=== Begin Enclosure ===

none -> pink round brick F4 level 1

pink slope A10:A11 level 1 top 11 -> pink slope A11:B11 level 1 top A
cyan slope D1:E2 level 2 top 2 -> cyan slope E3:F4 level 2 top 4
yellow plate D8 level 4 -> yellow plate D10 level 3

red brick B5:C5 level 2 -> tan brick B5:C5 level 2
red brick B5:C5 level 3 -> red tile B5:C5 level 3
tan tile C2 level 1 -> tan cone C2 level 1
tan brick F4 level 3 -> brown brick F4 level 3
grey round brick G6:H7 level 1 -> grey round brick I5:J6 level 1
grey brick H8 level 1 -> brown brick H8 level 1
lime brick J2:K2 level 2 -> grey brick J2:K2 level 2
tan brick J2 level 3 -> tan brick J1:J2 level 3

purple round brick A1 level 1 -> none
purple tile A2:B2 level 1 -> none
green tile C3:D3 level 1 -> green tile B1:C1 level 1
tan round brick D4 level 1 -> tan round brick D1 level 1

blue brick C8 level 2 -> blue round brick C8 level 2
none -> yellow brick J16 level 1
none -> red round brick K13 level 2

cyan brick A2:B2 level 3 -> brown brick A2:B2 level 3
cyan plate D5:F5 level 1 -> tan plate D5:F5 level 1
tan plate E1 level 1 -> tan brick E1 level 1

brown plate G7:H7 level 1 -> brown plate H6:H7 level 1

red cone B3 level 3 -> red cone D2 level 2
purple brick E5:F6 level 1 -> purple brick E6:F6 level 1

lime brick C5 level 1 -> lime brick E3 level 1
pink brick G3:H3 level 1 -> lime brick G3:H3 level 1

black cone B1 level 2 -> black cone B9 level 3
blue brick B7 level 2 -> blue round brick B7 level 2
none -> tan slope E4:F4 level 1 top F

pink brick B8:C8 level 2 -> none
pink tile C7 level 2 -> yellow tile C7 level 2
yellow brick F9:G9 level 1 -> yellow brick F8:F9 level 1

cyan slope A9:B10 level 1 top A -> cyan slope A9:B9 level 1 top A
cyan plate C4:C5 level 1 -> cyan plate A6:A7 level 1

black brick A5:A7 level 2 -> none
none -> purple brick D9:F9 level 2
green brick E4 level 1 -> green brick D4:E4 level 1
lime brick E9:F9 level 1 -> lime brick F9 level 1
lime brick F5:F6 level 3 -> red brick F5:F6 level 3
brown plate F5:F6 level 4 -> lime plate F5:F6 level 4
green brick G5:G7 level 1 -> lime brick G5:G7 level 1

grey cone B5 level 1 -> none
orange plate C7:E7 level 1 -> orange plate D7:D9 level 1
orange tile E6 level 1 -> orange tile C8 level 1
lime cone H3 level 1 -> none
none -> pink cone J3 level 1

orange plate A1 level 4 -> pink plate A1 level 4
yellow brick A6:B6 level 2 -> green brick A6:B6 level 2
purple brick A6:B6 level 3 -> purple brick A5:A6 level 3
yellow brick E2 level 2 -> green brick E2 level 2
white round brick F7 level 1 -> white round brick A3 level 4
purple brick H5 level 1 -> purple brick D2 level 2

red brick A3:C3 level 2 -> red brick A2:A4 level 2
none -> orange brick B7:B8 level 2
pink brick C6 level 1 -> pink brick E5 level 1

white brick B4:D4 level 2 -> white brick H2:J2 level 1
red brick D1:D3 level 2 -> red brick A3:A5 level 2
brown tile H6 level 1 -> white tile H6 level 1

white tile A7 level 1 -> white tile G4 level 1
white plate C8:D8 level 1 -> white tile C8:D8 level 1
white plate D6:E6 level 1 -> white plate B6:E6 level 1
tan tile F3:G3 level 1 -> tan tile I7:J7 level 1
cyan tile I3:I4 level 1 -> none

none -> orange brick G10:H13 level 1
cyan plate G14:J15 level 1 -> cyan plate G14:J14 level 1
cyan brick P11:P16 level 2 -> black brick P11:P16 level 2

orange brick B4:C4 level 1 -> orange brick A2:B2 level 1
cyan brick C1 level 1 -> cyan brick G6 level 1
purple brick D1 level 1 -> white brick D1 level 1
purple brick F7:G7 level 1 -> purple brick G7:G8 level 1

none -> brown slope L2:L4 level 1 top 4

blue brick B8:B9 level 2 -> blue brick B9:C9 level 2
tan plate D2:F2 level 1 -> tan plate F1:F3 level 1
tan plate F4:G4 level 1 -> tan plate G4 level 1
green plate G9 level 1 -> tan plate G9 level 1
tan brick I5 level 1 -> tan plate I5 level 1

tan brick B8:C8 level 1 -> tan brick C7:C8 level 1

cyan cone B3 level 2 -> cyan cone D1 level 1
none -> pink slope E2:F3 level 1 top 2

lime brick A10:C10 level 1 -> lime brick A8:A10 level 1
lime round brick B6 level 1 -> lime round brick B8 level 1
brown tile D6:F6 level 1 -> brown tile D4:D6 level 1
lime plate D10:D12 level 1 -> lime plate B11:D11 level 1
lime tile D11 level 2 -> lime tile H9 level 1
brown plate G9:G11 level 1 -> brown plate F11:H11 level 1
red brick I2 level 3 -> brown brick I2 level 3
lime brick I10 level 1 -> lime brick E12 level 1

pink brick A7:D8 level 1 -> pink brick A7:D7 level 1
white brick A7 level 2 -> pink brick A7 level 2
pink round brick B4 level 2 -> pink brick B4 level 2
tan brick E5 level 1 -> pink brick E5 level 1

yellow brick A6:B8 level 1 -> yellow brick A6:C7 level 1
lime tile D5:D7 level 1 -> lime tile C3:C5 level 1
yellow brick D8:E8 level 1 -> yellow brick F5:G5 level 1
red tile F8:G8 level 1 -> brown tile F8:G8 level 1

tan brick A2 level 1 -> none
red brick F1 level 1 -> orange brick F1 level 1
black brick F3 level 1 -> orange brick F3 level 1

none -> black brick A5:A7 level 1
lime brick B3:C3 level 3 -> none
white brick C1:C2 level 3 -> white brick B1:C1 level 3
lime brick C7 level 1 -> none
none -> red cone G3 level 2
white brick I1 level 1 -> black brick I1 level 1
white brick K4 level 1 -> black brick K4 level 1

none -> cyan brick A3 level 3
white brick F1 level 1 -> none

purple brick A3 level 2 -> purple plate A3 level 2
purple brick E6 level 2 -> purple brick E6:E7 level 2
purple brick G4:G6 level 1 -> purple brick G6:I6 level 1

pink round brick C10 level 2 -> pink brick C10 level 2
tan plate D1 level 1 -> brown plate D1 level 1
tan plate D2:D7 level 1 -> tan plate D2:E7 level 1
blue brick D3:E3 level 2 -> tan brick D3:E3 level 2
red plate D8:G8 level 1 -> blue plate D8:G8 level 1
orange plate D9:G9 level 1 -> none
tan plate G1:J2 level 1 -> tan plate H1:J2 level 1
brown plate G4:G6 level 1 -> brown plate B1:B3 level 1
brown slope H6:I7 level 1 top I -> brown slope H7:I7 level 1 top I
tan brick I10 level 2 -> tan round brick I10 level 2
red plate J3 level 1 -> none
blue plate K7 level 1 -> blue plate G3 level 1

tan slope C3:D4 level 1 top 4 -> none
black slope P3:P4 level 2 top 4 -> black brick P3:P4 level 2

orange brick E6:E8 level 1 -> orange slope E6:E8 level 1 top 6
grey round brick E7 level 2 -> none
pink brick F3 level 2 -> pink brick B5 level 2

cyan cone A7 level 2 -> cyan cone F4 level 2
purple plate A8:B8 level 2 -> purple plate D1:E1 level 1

=== End Enclosure ===

**What you are asked to do:**
How many of the lines above hold the word "orange"? Give only that number.

**Answer section:**
10